◆ PROBLEM REQUIREMENTS ◆
Write out, unchanged, the lines from the one holding "Someone carried the" to the close of the listing. Both the first and last lines belong in it.

◆ INFORMATION SHOWN ◆
----------------

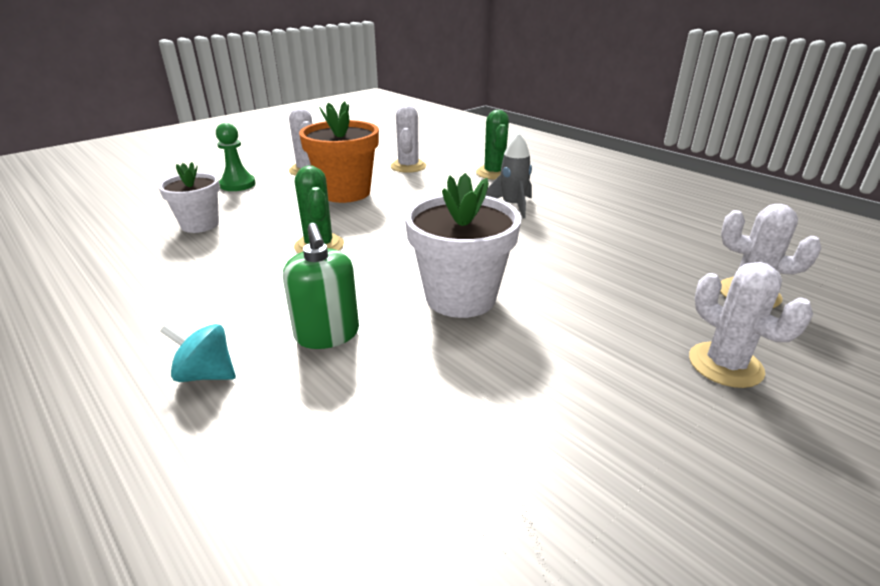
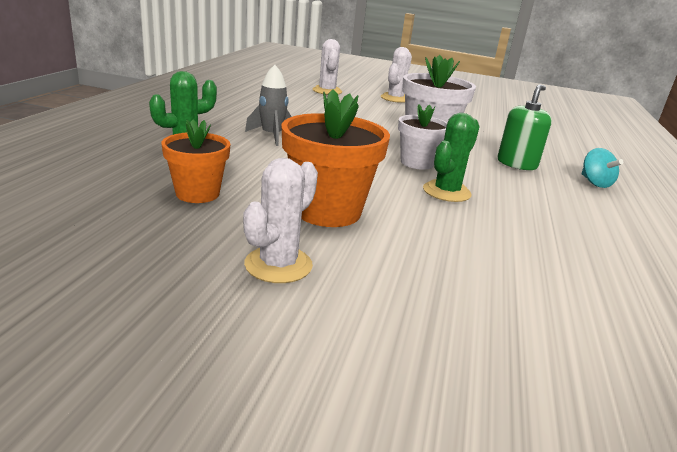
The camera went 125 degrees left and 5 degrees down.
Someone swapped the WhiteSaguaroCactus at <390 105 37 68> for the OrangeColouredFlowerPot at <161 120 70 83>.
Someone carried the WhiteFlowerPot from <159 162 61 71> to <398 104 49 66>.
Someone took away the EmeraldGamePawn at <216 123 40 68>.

----------------

◆ SOLUTION FOR THIS TASK ◆
Someone carried the WhiteFlowerPot from <159 162 61 71> to <398 104 49 66>.
Someone took away the EmeraldGamePawn at <216 123 40 68>.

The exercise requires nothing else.